[Before-and-after change records]
○ ○ ○ ○

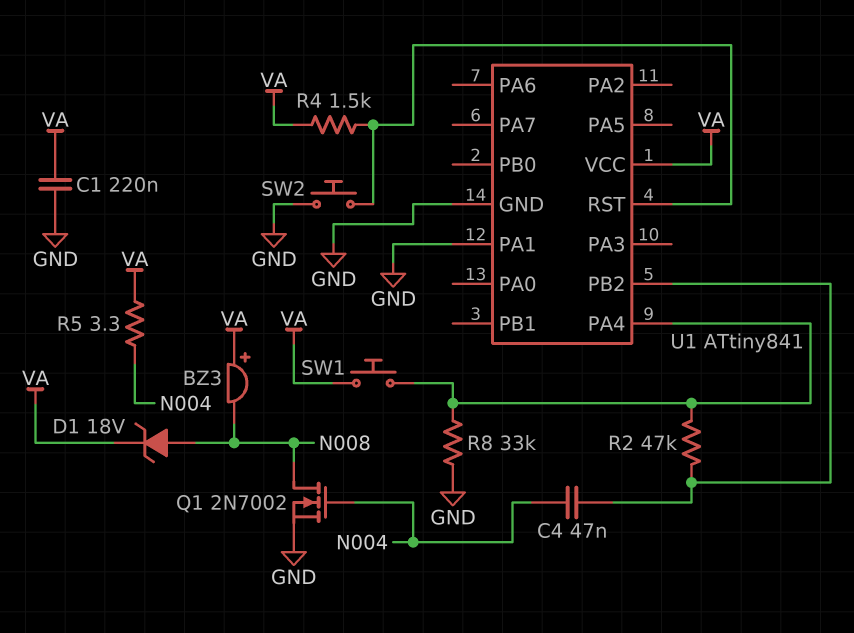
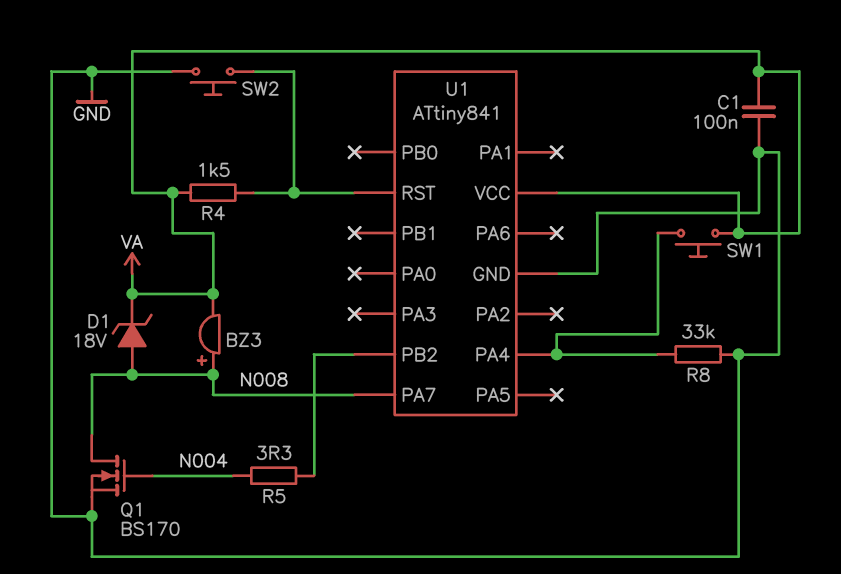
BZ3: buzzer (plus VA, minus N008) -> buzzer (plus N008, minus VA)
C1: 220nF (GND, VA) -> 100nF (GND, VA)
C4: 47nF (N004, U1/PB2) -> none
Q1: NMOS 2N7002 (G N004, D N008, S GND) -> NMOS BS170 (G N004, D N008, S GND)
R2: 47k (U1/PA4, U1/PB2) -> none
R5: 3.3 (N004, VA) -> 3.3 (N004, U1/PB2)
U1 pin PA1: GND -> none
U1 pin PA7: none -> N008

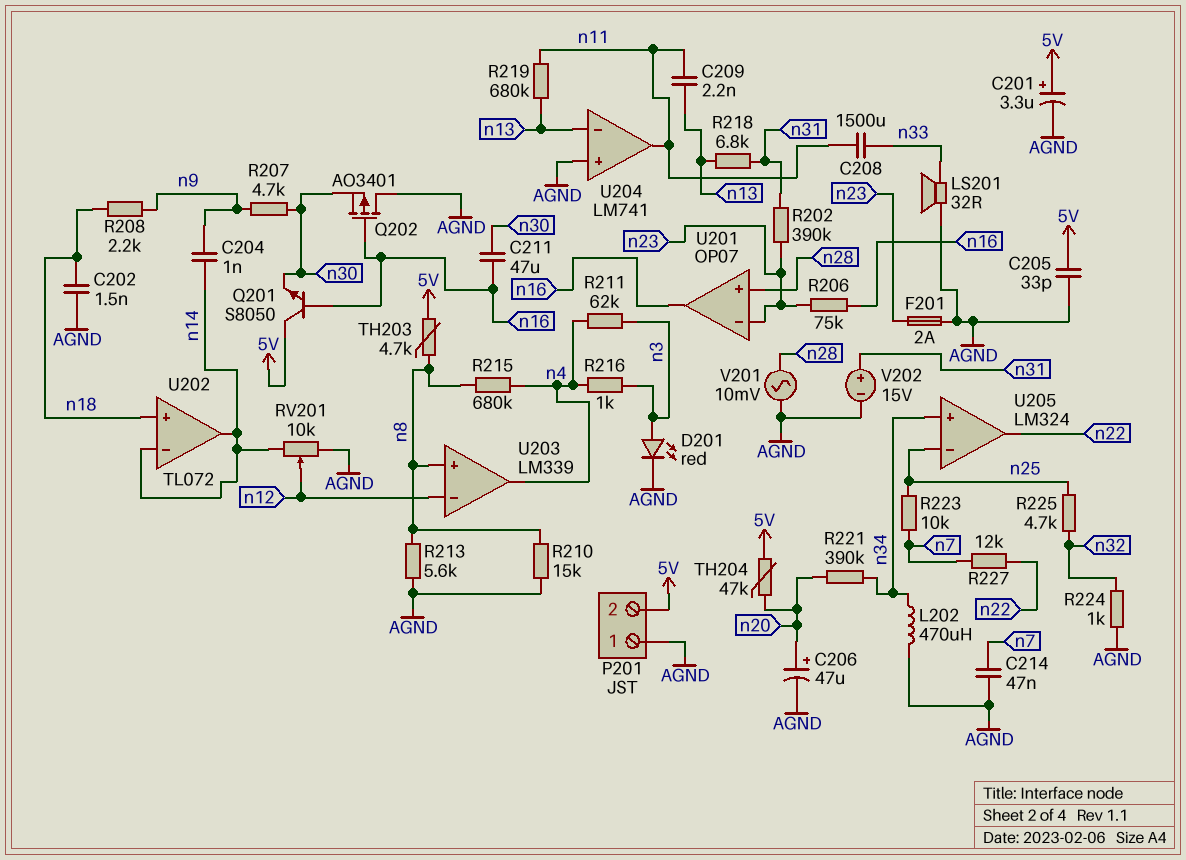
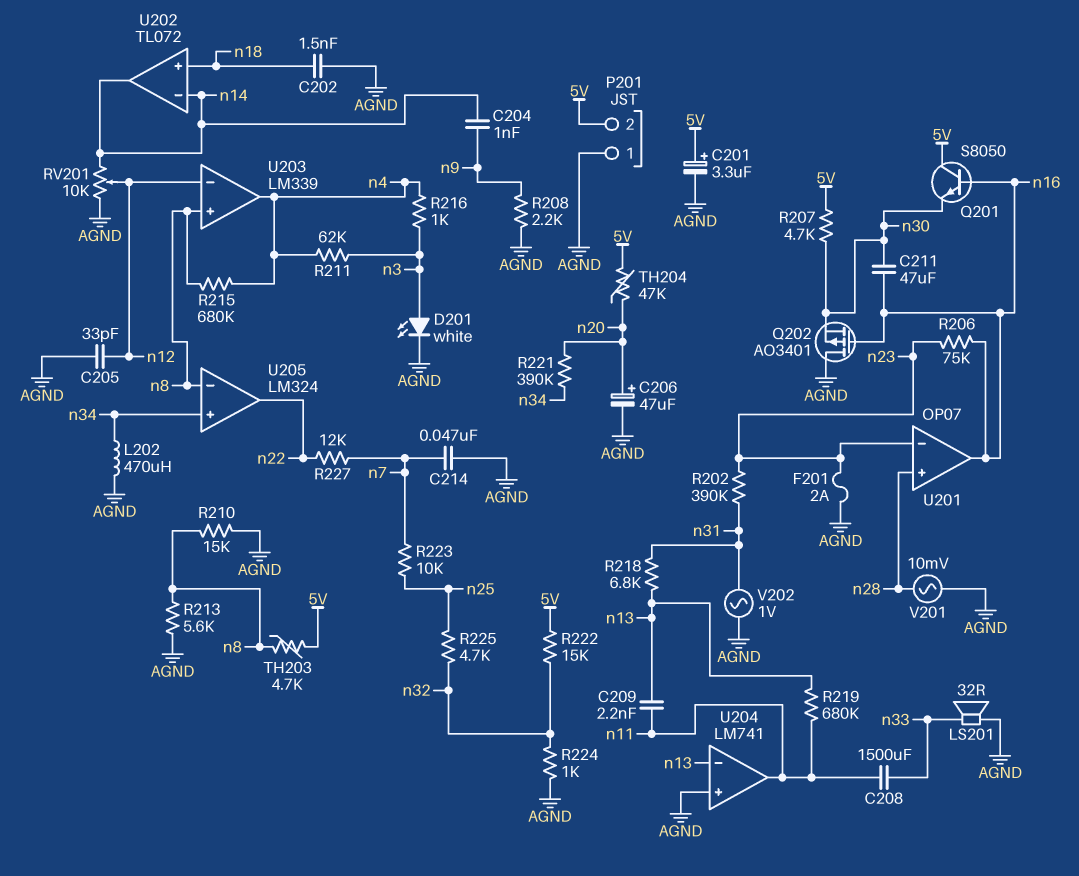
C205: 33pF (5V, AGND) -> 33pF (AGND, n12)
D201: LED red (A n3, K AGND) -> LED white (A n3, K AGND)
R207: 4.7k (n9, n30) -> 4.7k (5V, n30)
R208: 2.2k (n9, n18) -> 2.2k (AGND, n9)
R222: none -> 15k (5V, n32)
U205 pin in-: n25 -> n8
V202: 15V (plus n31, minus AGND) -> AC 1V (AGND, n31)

○ ○ ○ ○

> _Prompt_: In the copy, include no pictures; transcribe every record above verbatim.

> _Response area_:
BZ3: buzzer (plus VA, minus N008) -> buzzer (plus N008, minus VA)
C1: 220nF (GND, VA) -> 100nF (GND, VA)
C4: 47nF (N004, U1/PB2) -> none
Q1: NMOS 2N7002 (G N004, D N008, S GND) -> NMOS BS170 (G N004, D N008, S GND)
R2: 47k (U1/PA4, U1/PB2) -> none
R5: 3.3 (N004, VA) -> 3.3 (N004, U1/PB2)
U1 pin PA1: GND -> none
U1 pin PA7: none -> N008

C205: 33pF (5V, AGND) -> 33pF (AGND, n12)
D201: LED red (A n3, K AGND) -> LED white (A n3, K AGND)
R207: 4.7k (n9, n30) -> 4.7k (5V, n30)
R208: 2.2k (n9, n18) -> 2.2k (AGND, n9)
R222: none -> 15k (5V, n32)
U205 pin in-: n25 -> n8
V202: 15V (plus n31, minus AGND) -> AC 1V (AGND, n31)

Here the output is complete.